[Data supplied — start]
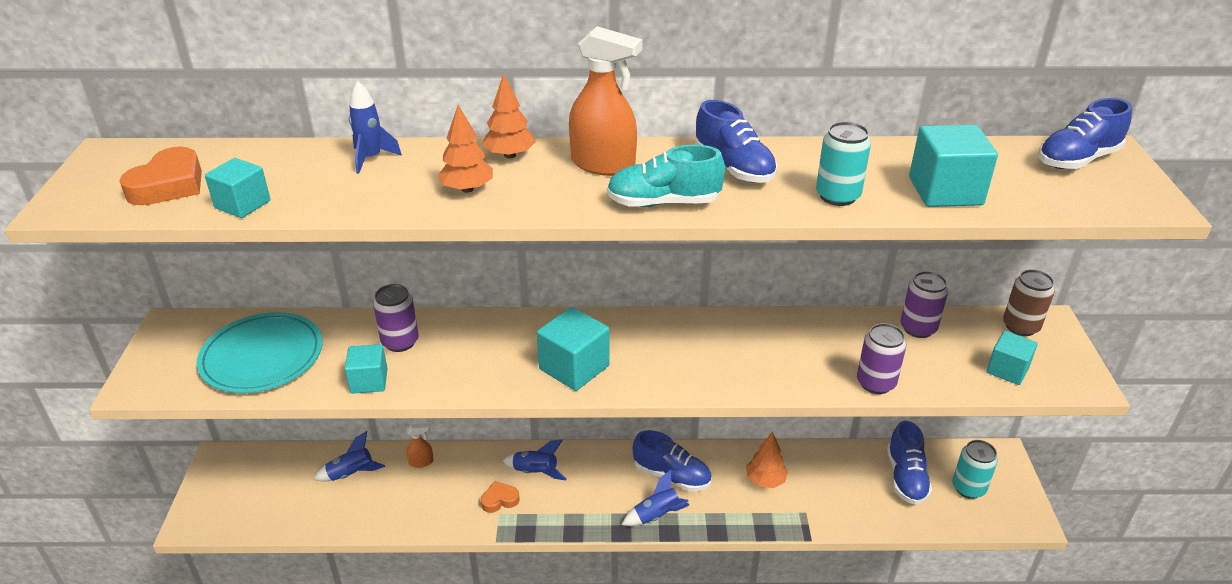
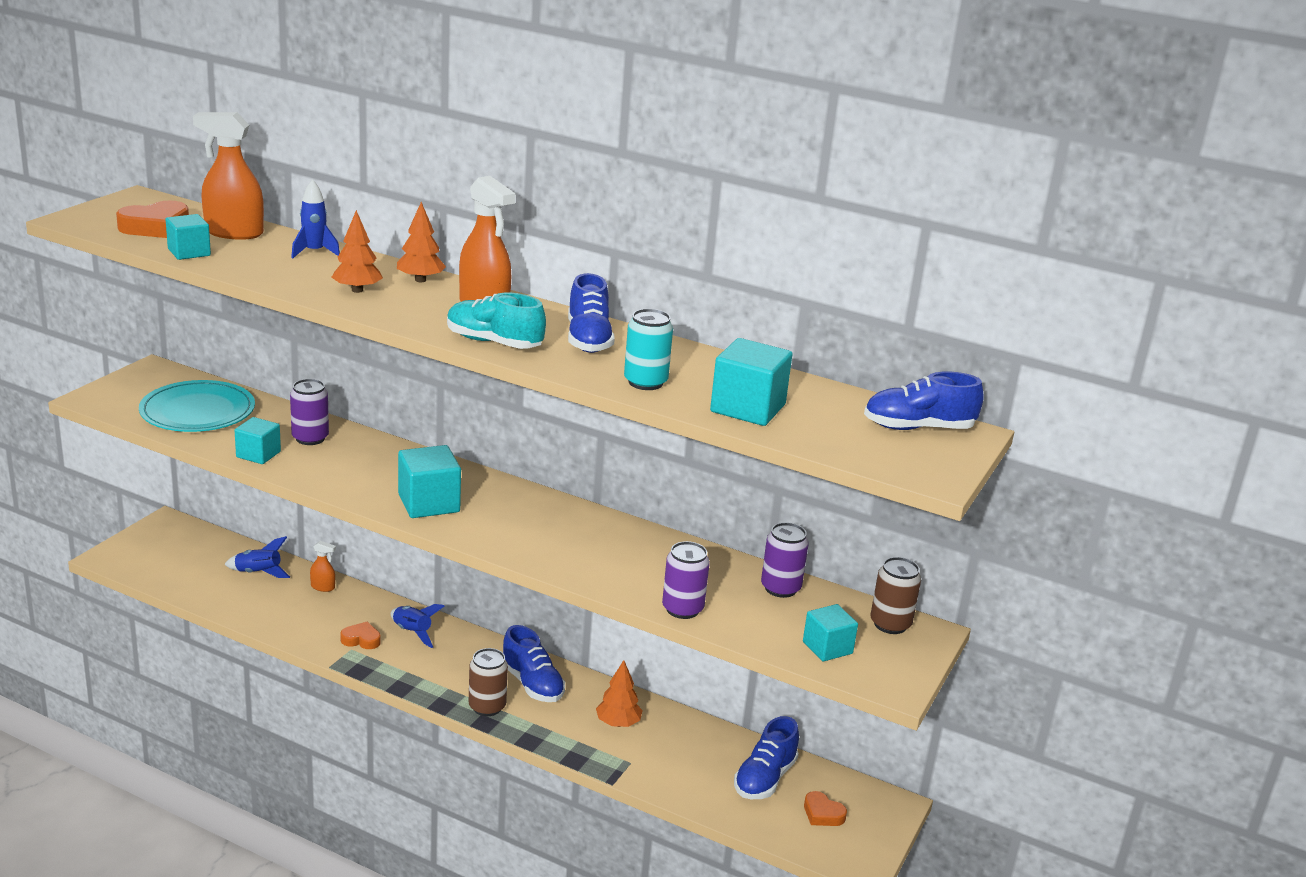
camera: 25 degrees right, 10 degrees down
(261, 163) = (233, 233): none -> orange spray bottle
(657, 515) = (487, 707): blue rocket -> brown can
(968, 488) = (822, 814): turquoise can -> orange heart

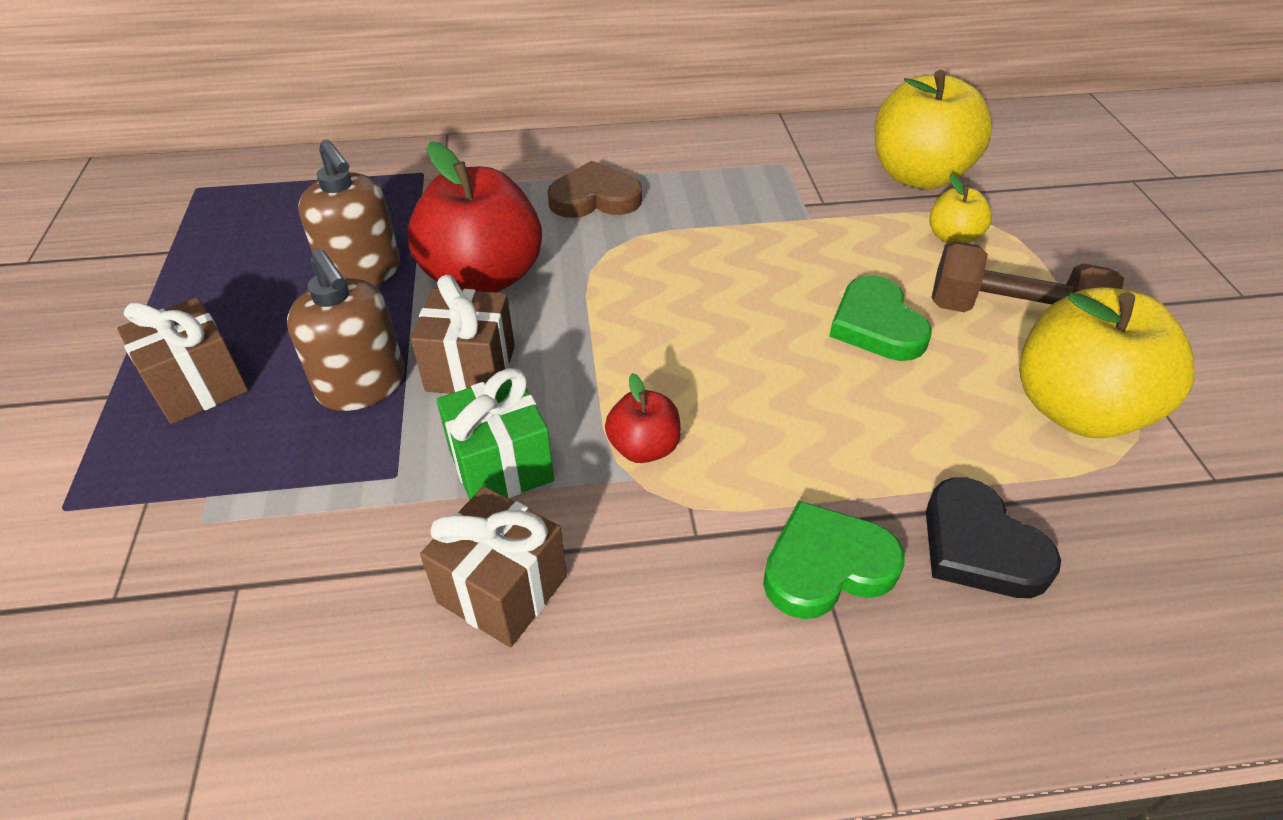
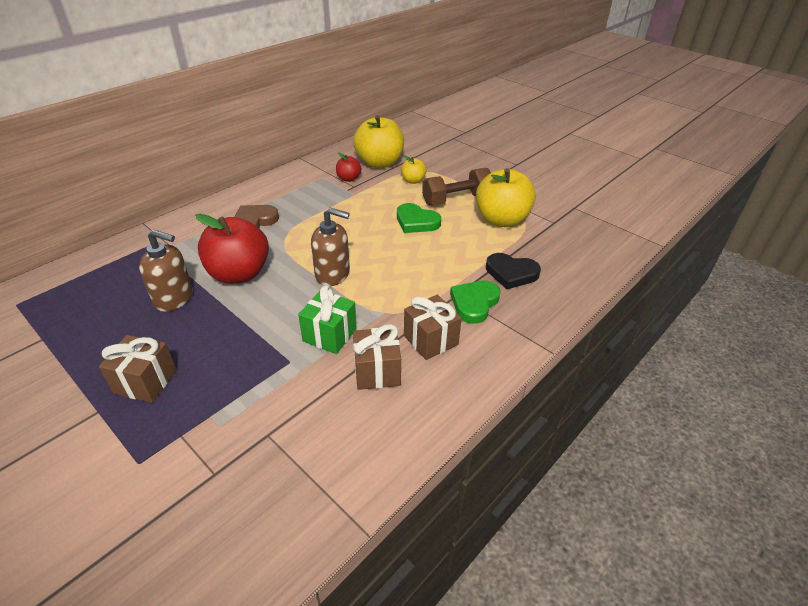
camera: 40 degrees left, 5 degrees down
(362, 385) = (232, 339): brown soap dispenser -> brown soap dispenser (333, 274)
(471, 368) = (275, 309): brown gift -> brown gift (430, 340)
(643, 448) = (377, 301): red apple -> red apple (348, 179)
[Data supplied — finish]
[Data supplied — start]
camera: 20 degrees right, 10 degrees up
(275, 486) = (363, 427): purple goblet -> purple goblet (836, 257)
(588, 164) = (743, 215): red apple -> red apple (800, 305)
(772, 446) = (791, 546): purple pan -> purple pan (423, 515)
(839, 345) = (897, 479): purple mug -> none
[Data supplied — finish]
[Data supplied — start]
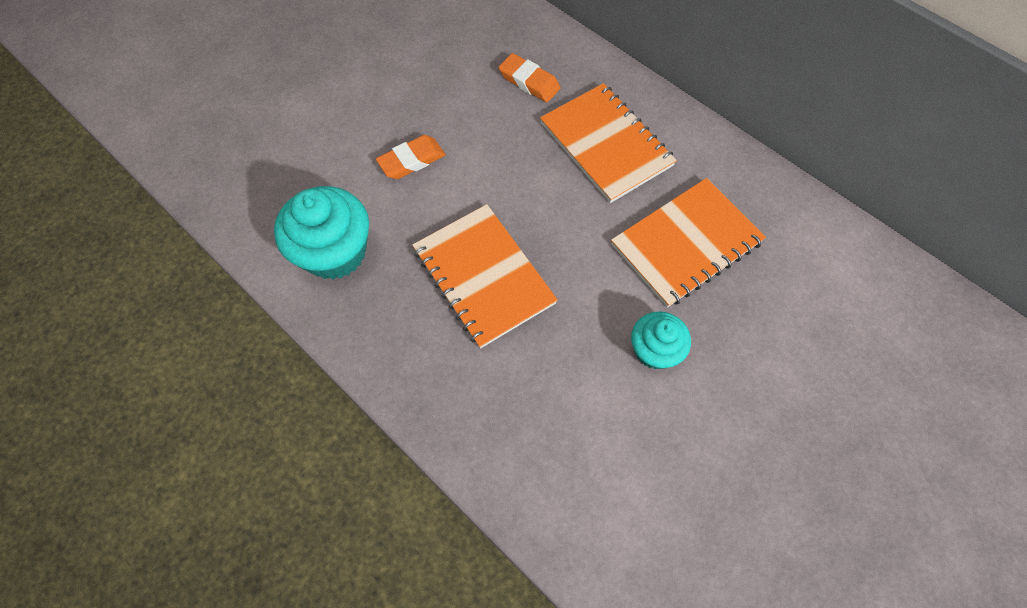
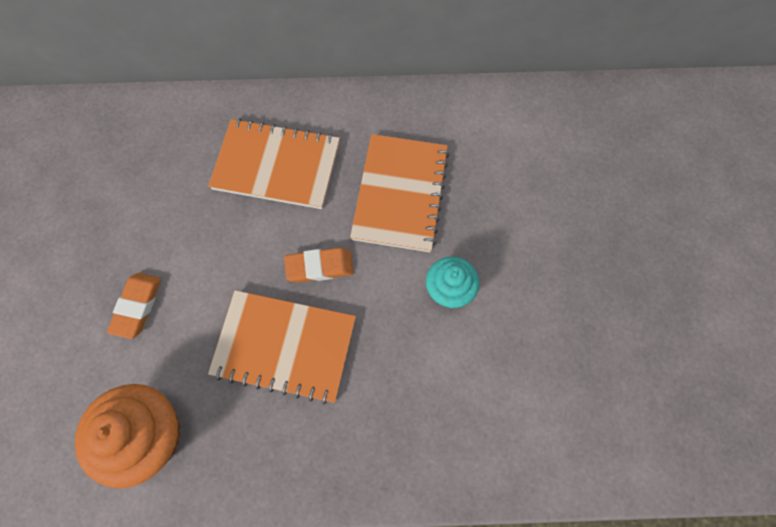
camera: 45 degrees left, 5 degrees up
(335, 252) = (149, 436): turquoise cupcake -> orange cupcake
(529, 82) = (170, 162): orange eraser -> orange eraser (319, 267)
[Data supplied — finish]
Problem statement: Looking only at the entries, count the lines that contain the word "apple", then state that count and nothing else.

Solution for this task: 2